# WORK ITEM:
Repeat everything in the data exactly except images.

# DATA SHOWN:
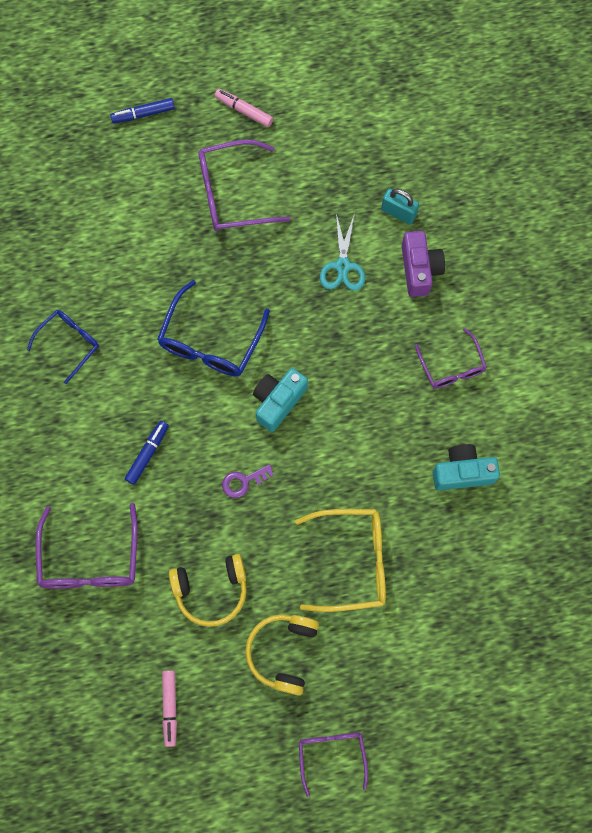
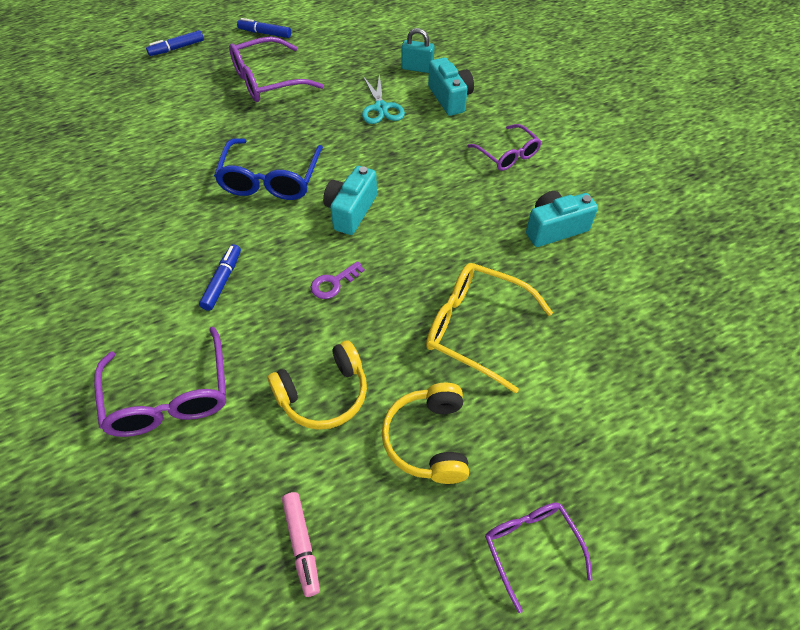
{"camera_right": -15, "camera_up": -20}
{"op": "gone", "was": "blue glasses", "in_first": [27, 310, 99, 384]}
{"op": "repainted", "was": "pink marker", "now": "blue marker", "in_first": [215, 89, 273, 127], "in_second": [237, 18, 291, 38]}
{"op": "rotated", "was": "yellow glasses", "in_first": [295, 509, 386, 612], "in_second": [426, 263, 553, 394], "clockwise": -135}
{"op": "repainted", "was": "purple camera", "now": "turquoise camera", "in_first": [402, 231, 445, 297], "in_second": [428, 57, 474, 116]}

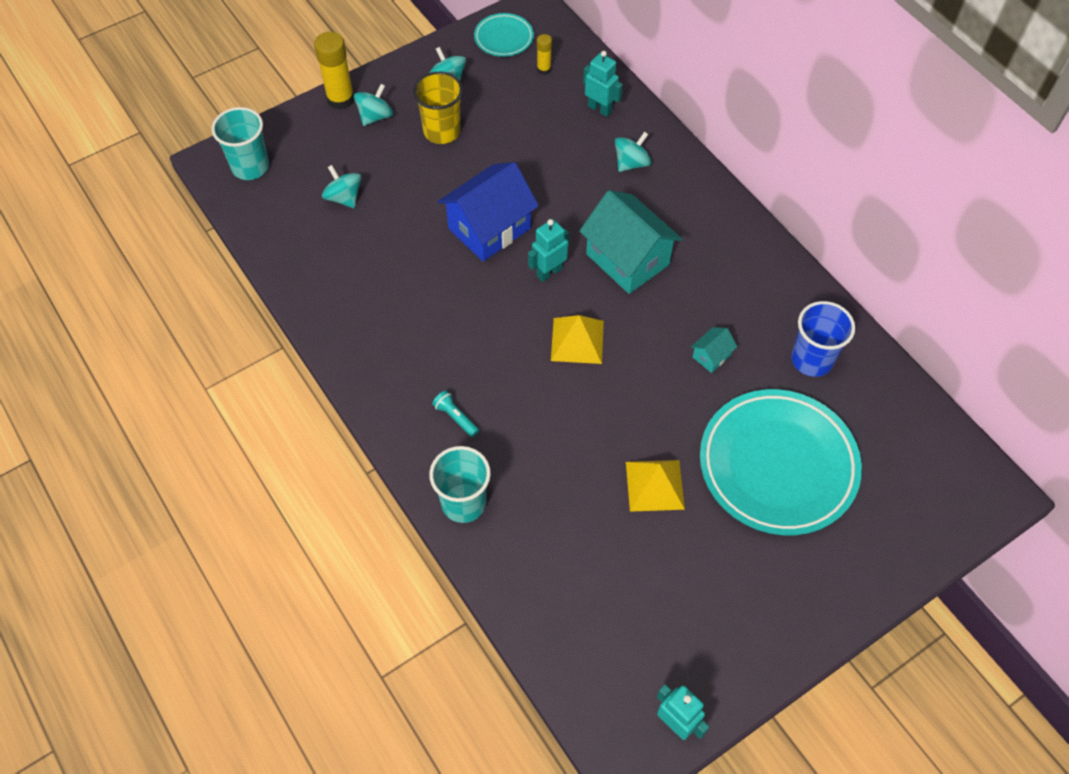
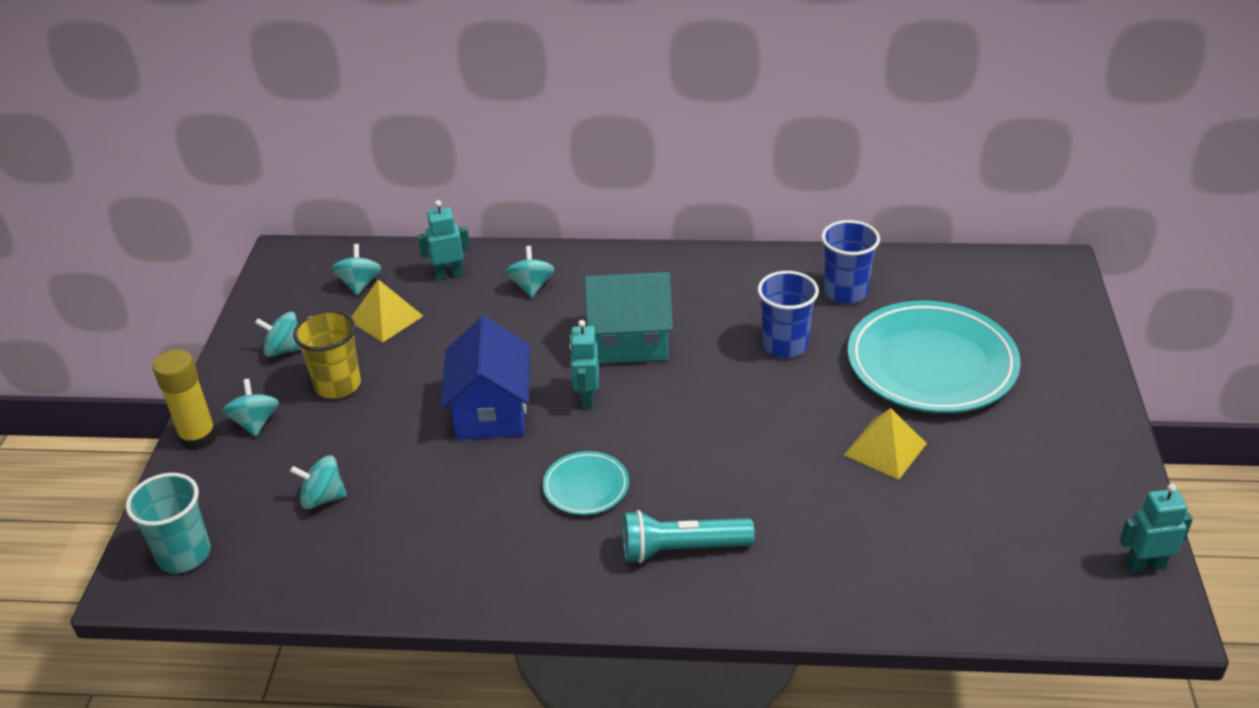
{"camera_right": -50, "camera_up": -20}
{"op": "gone", "was": "turquoise cup", "in_first": [429, 446, 491, 523]}
{"op": "scaled", "was": "turquoise flashlight", "in_first": [432, 390, 479, 437], "in_second": [623, 510, 755, 563], "ratio": 1.94}
{"op": "shifted", "was": "turquoise plate", "in_first": [474, 13, 534, 57], "in_second": [543, 451, 629, 515]}
{"op": "swapped", "was": "yellow glue stick", "now": "turquoise spinning top", "in_first": [537, 34, 552, 75], "in_second": [332, 244, 382, 295]}
{"op": "shifted", "was": "yellow pyramid", "in_first": [551, 315, 604, 364], "in_second": [352, 279, 423, 342]}
{"op": "swapped", "was": "turquoise house", "now": "blue cup", "in_first": [691, 327, 738, 373], "in_second": [758, 271, 819, 358]}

# FINISHED EXERCISE:
{"camera_right": -15, "camera_up": -20}
{"op": "gone", "was": "blue glasses", "in_first": [27, 310, 99, 384]}
{"op": "repainted", "was": "pink marker", "now": "blue marker", "in_first": [215, 89, 273, 127], "in_second": [237, 18, 291, 38]}
{"op": "rotated", "was": "yellow glasses", "in_first": [295, 509, 386, 612], "in_second": [426, 263, 553, 394], "clockwise": -135}
{"op": "repainted", "was": "purple camera", "now": "turquoise camera", "in_first": [402, 231, 445, 297], "in_second": [428, 57, 474, 116]}

{"camera_right": -50, "camera_up": -20}
{"op": "gone", "was": "turquoise cup", "in_first": [429, 446, 491, 523]}
{"op": "scaled", "was": "turquoise flashlight", "in_first": [432, 390, 479, 437], "in_second": [623, 510, 755, 563], "ratio": 1.94}
{"op": "shifted", "was": "turquoise plate", "in_first": [474, 13, 534, 57], "in_second": [543, 451, 629, 515]}
{"op": "swapped", "was": "yellow glue stick", "now": "turquoise spinning top", "in_first": [537, 34, 552, 75], "in_second": [332, 244, 382, 295]}
{"op": "shifted", "was": "yellow pyramid", "in_first": [551, 315, 604, 364], "in_second": [352, 279, 423, 342]}
{"op": "swapped", "was": "turquoise house", "now": "blue cup", "in_first": [691, 327, 738, 373], "in_second": [758, 271, 819, 358]}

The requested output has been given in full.